Stored items
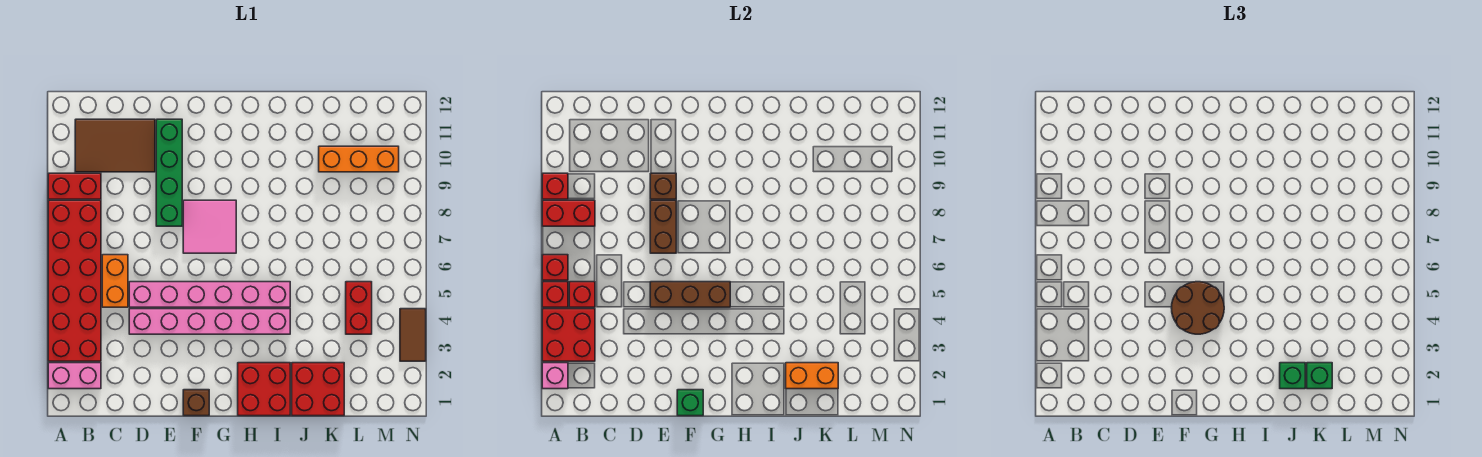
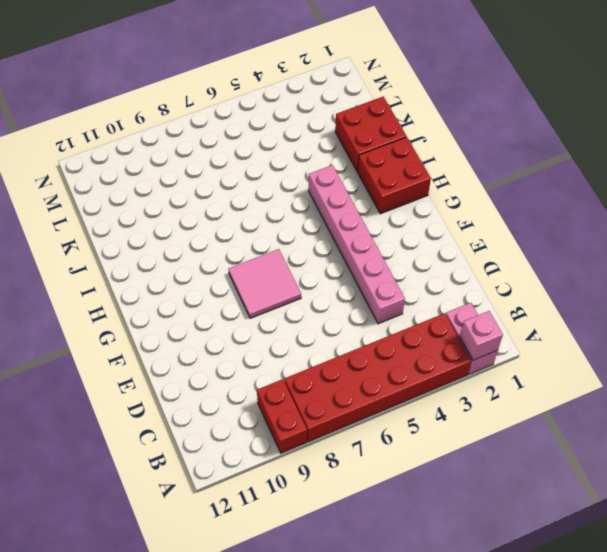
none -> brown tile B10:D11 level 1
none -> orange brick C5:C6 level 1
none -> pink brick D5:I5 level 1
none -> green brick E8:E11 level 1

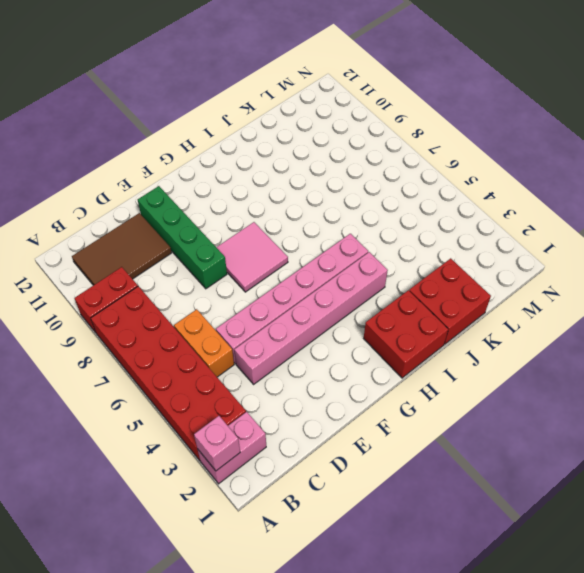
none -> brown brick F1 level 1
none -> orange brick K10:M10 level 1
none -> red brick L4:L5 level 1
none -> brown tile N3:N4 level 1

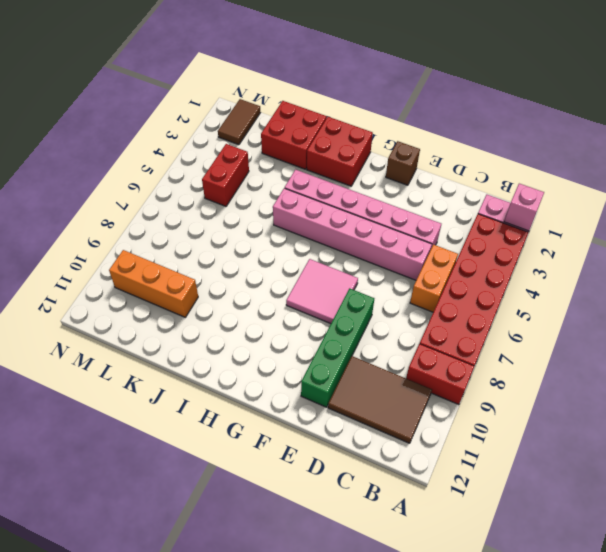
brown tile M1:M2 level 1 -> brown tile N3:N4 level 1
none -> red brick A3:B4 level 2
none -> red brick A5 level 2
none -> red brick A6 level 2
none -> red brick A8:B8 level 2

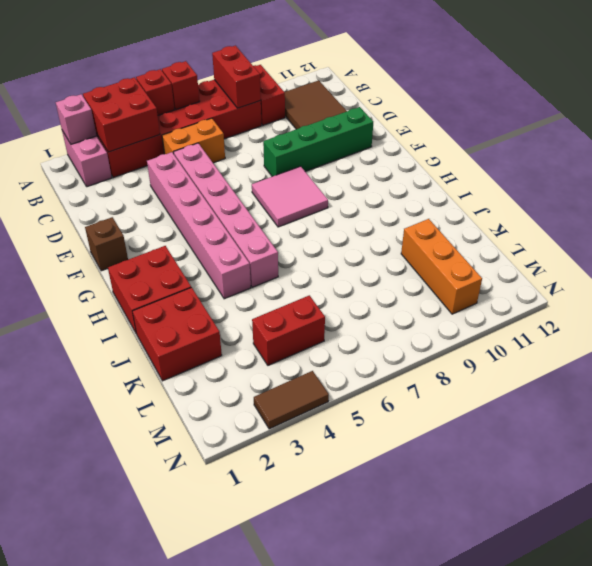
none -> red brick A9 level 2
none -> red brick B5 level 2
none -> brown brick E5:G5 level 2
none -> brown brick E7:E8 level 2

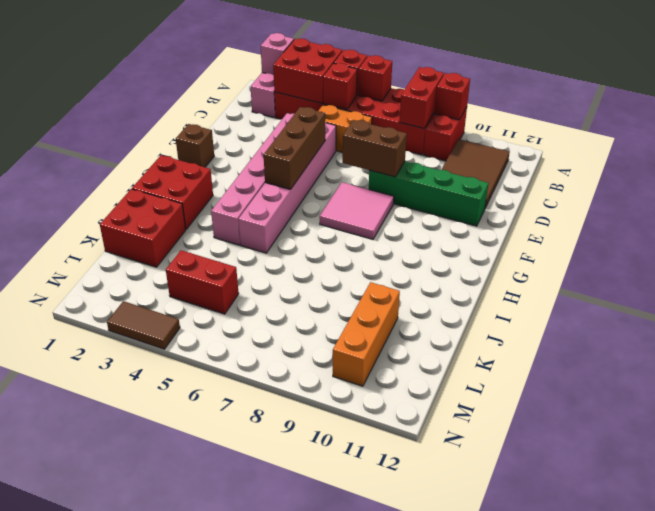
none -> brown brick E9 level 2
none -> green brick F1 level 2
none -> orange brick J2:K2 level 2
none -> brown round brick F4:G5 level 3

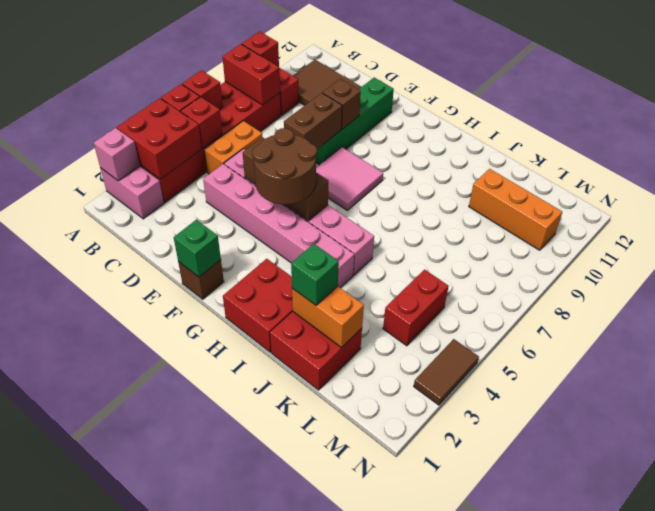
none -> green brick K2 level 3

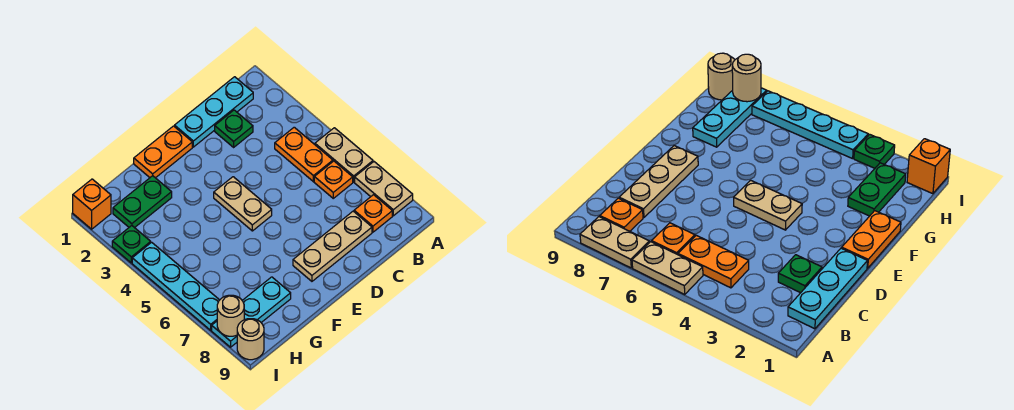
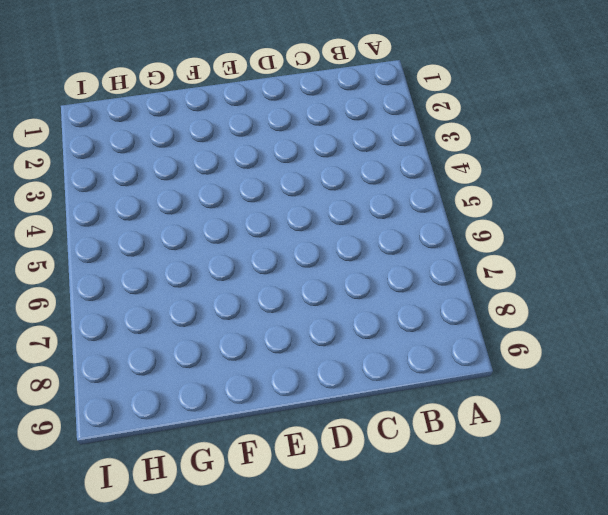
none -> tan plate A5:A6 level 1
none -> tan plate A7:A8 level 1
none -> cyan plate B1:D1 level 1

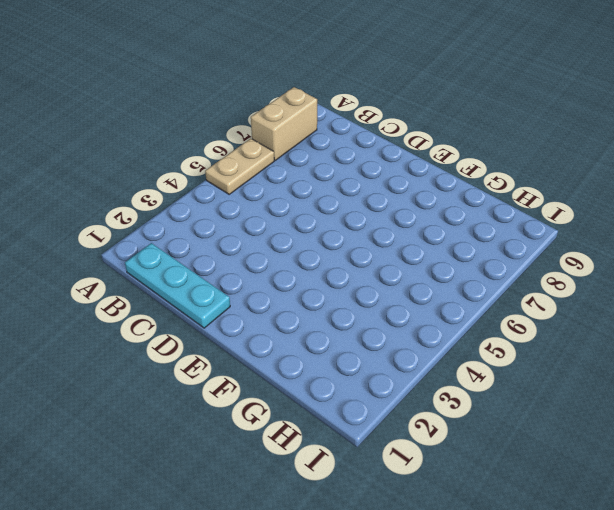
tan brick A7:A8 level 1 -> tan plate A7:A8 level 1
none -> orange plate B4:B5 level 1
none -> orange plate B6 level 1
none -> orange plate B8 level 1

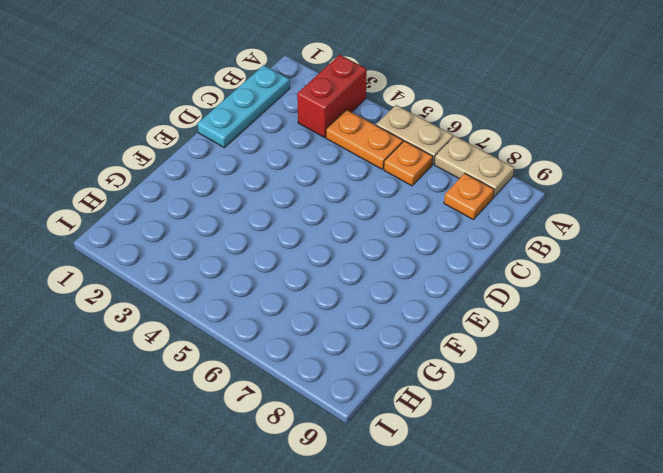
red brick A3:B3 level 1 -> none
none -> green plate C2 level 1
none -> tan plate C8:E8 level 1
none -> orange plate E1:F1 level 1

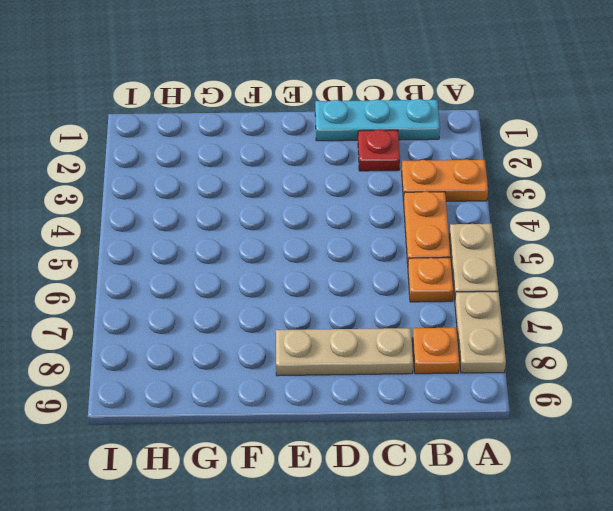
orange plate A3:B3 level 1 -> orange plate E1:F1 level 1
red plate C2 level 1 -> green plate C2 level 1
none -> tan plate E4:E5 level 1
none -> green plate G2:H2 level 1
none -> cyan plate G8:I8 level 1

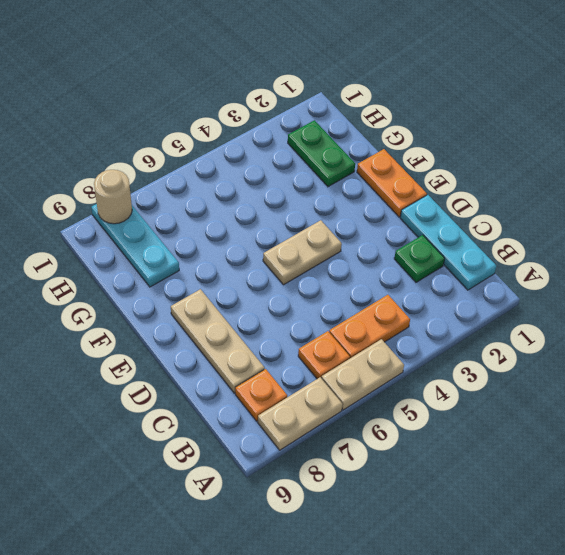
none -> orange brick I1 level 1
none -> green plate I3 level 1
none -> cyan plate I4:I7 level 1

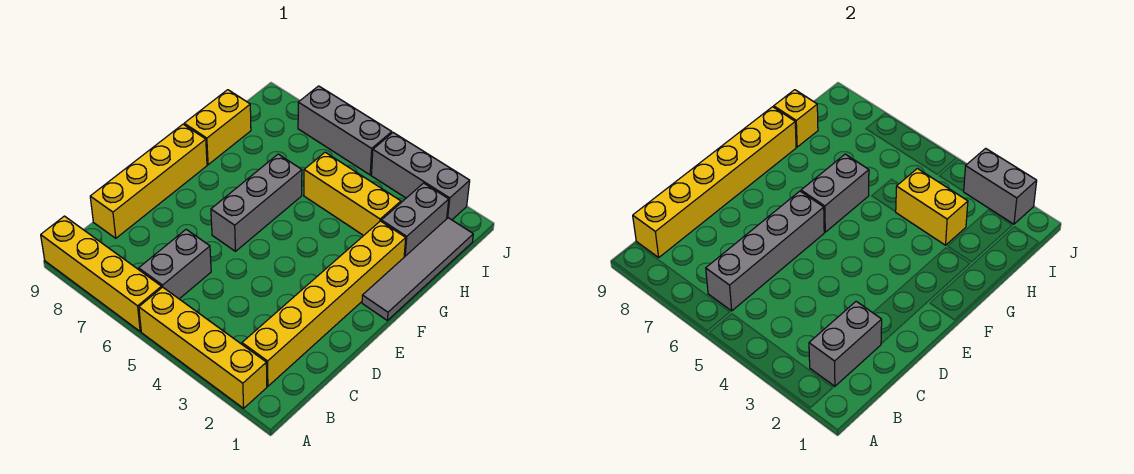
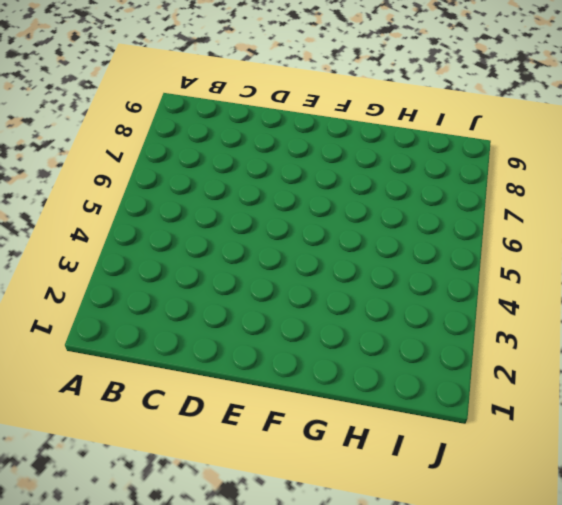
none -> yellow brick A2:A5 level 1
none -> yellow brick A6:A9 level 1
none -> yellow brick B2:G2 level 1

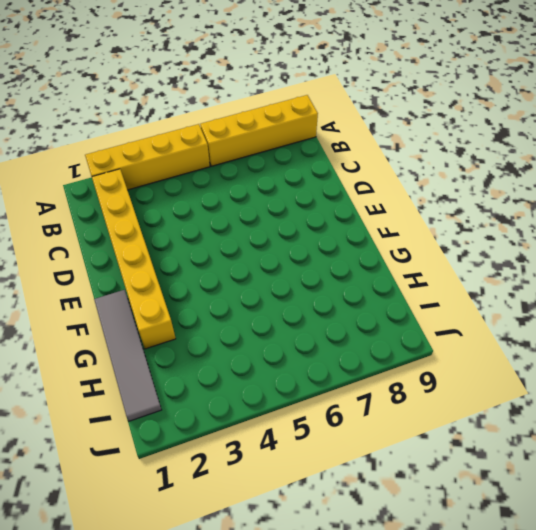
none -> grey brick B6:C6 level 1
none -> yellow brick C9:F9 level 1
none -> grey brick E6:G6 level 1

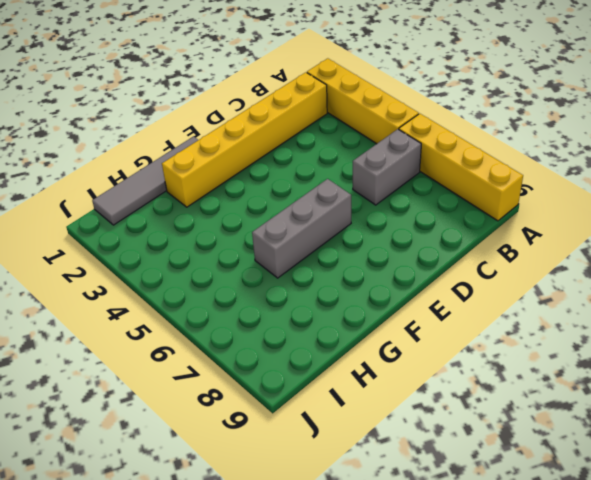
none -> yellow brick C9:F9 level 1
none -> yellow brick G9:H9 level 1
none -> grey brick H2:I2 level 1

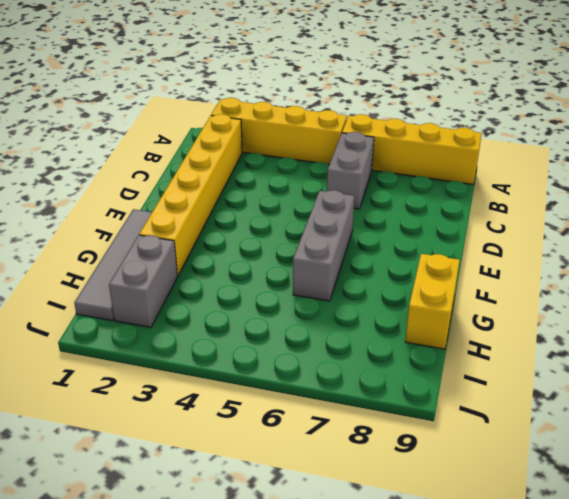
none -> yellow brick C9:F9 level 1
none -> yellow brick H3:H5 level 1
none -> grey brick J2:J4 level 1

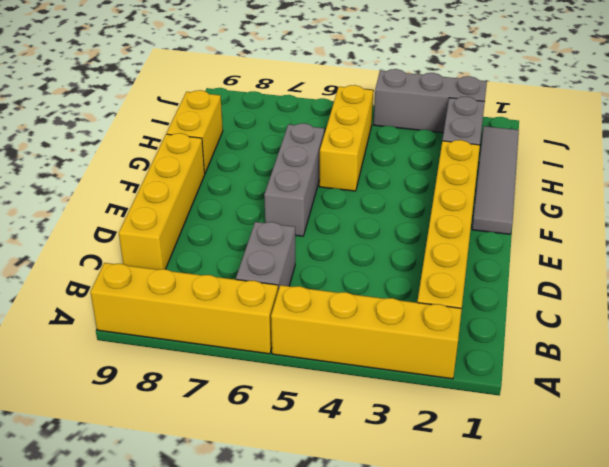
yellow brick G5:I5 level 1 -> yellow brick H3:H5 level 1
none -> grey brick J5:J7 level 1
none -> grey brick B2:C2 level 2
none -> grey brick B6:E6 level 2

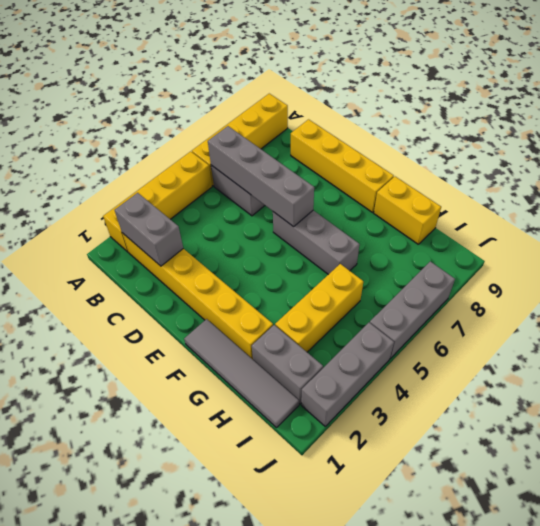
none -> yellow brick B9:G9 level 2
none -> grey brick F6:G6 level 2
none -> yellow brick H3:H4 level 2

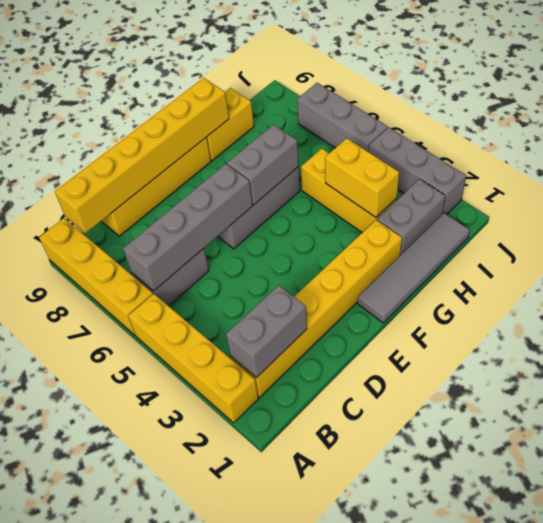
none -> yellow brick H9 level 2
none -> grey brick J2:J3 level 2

Exercise aim:
Using the data above, copy exactly the lines from the one containing "none -> red brick A5 level 2" to the one containing "none -> yellow brick H3:H4 level 2", inclusive. Exclude the pictures.

Exercise answer:
none -> red brick A5 level 2
none -> red brick A6 level 2
none -> red brick A8:B8 level 2

none -> red brick A9 level 2
none -> red brick B5 level 2
none -> brown brick E5:G5 level 2
none -> brown brick E7:E8 level 2

none -> brown brick E9 level 2
none -> green brick F1 level 2
none -> orange brick J2:K2 level 2
none -> brown round brick F4:G5 level 3

none -> green brick K2 level 3

none -> tan plate A5:A6 level 1
none -> tan plate A7:A8 level 1
none -> cyan plate B1:D1 level 1

tan brick A7:A8 level 1 -> tan plate A7:A8 level 1
none -> orange plate B4:B5 level 1
none -> orange plate B6 level 1
none -> orange plate B8 level 1

red brick A3:B3 level 1 -> none
none -> green plate C2 level 1
none -> tan plate C8:E8 level 1
none -> orange plate E1:F1 level 1

orange plate A3:B3 level 1 -> orange plate E1:F1 level 1
red plate C2 level 1 -> green plate C2 level 1
none -> tan plate E4:E5 level 1
none -> green plate G2:H2 level 1
none -> cyan plate G8:I8 level 1

none -> orange brick I1 level 1
none -> green plate I3 level 1
none -> cyan plate I4:I7 level 1

none -> yellow brick A2:A5 level 1
none -> yellow brick A6:A9 level 1
none -> yellow brick B2:G2 level 1

none -> grey brick B6:C6 level 1
none -> yellow brick C9:F9 level 1
none -> grey brick E6:G6 level 1

none -> yellow brick C9:F9 level 1
none -> yellow brick G9:H9 level 1
none -> grey brick H2:I2 level 1

none -> yellow brick C9:F9 level 1
none -> yellow brick H3:H5 level 1
none -> grey brick J2:J4 level 1

yellow brick G5:I5 level 1 -> yellow brick H3:H5 level 1
none -> grey brick J5:J7 level 1
none -> grey brick B2:C2 level 2
none -> grey brick B6:E6 level 2

none -> yellow brick B9:G9 level 2
none -> grey brick F6:G6 level 2
none -> yellow brick H3:H4 level 2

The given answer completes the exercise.